[Start of section]

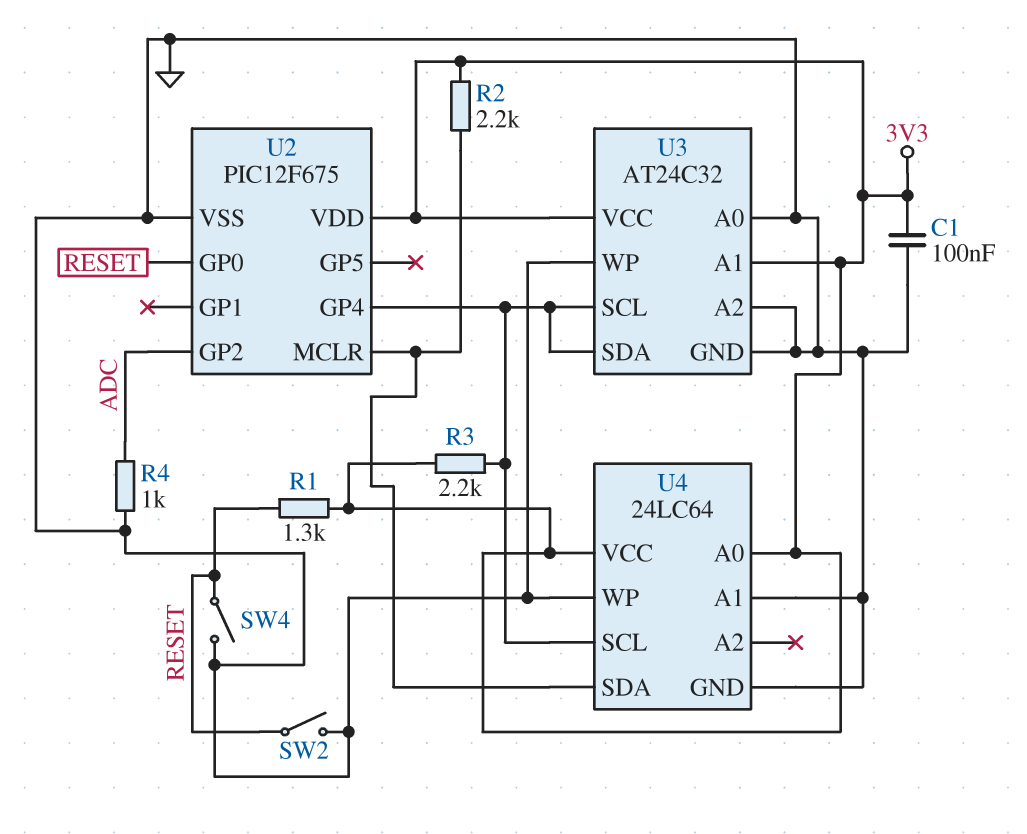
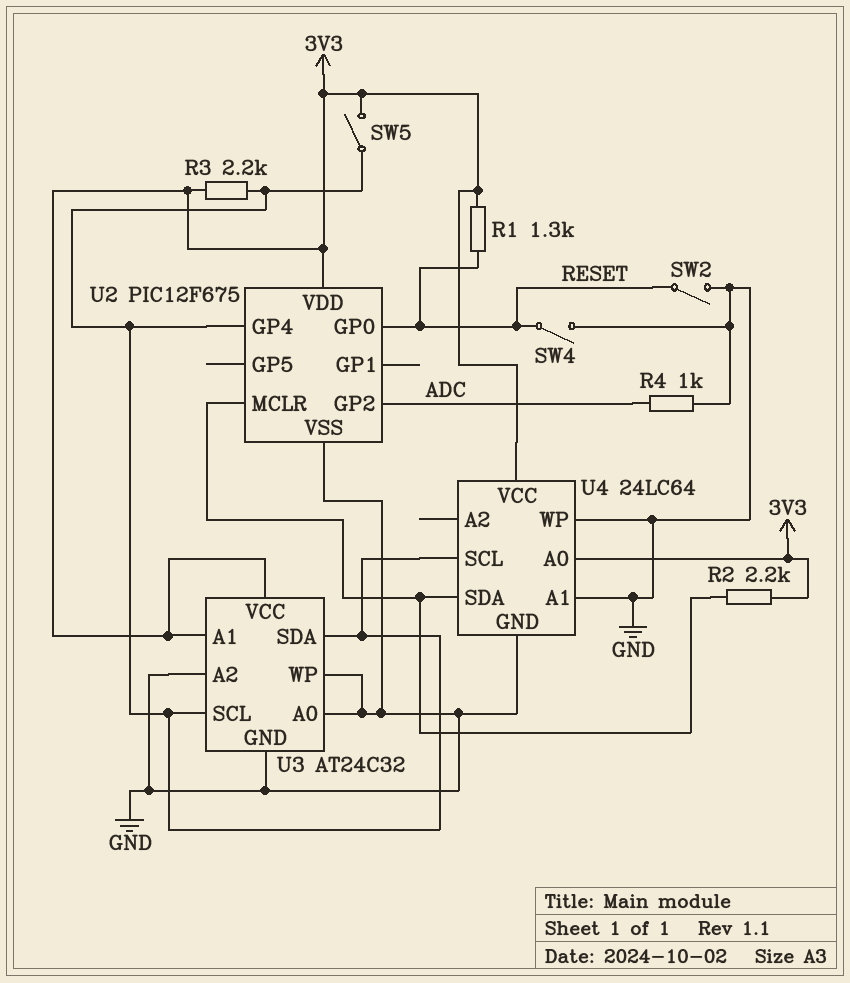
C1: 100nF (3V3, GND) -> none
SW5: none -> switch (3V3, U2/GP4)

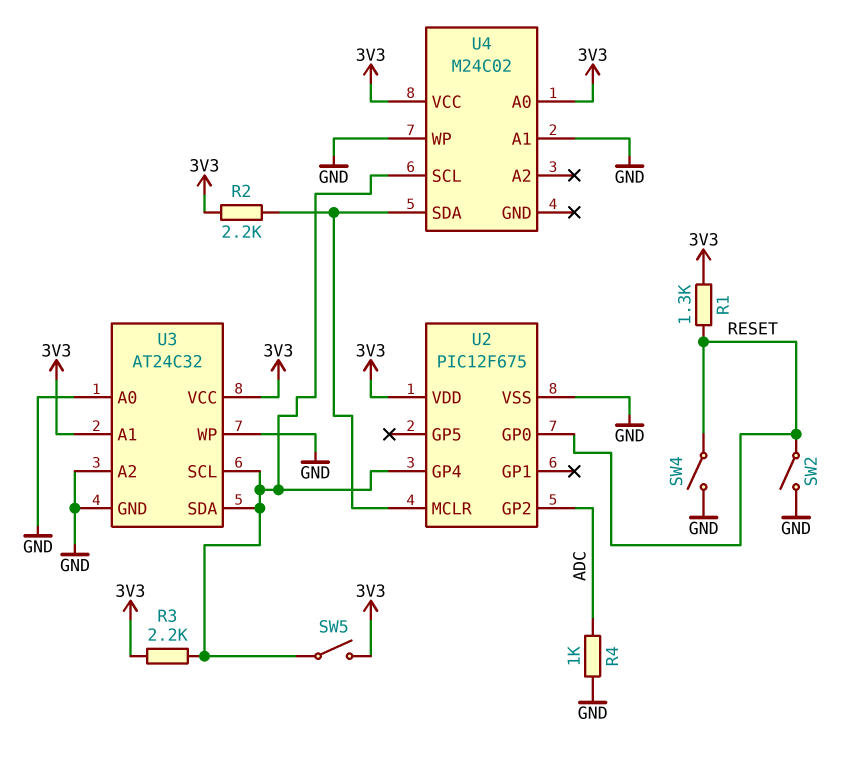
U4: 24LC64 -> M24C02
U4 pin GND: GND -> none

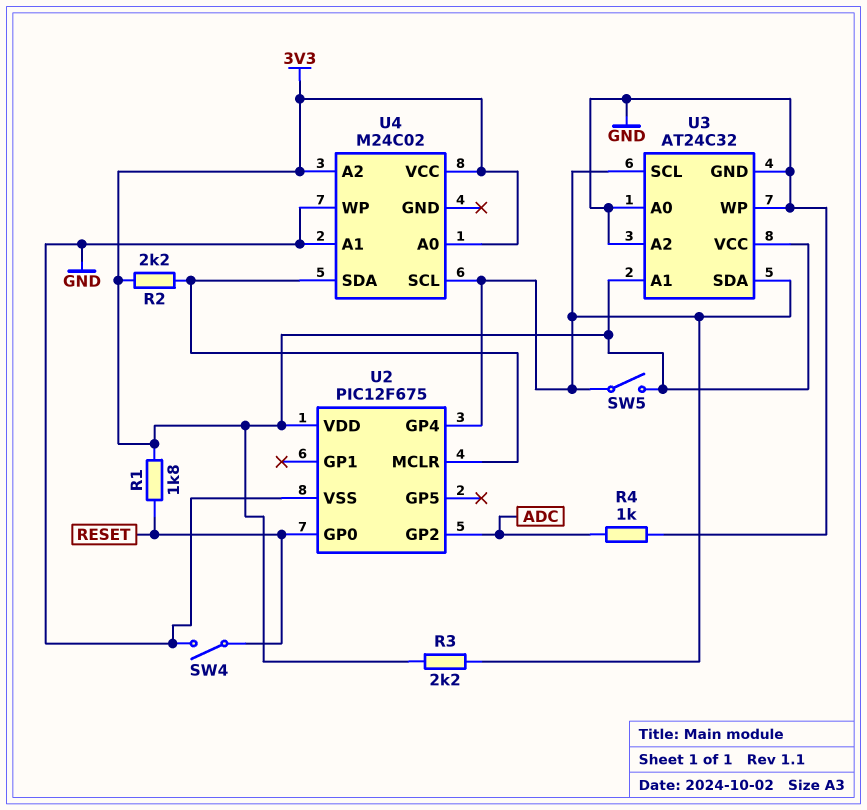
R1: 1.3k (3V3, RESET) -> 1.8k (3V3, RESET)
SW2: switch (GND, RESET) -> none
U4 pin A2: none -> 3V3

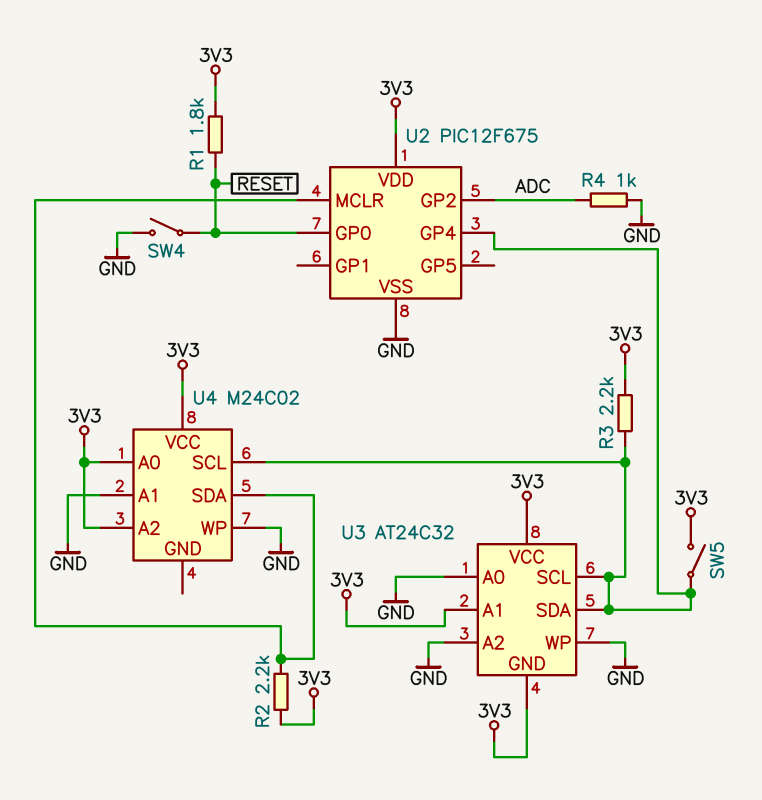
U3 pin GND: GND -> 3V3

[End of section]

## [What is being asked]
Take the material above and set it down exactly, minus the images.

## [Answer to this exercise]
C1: 100nF (3V3, GND) -> none
SW5: none -> switch (3V3, U2/GP4)

U4: 24LC64 -> M24C02
U4 pin GND: GND -> none

R1: 1.3k (3V3, RESET) -> 1.8k (3V3, RESET)
SW2: switch (GND, RESET) -> none
U4 pin A2: none -> 3V3

U3 pin GND: GND -> 3V3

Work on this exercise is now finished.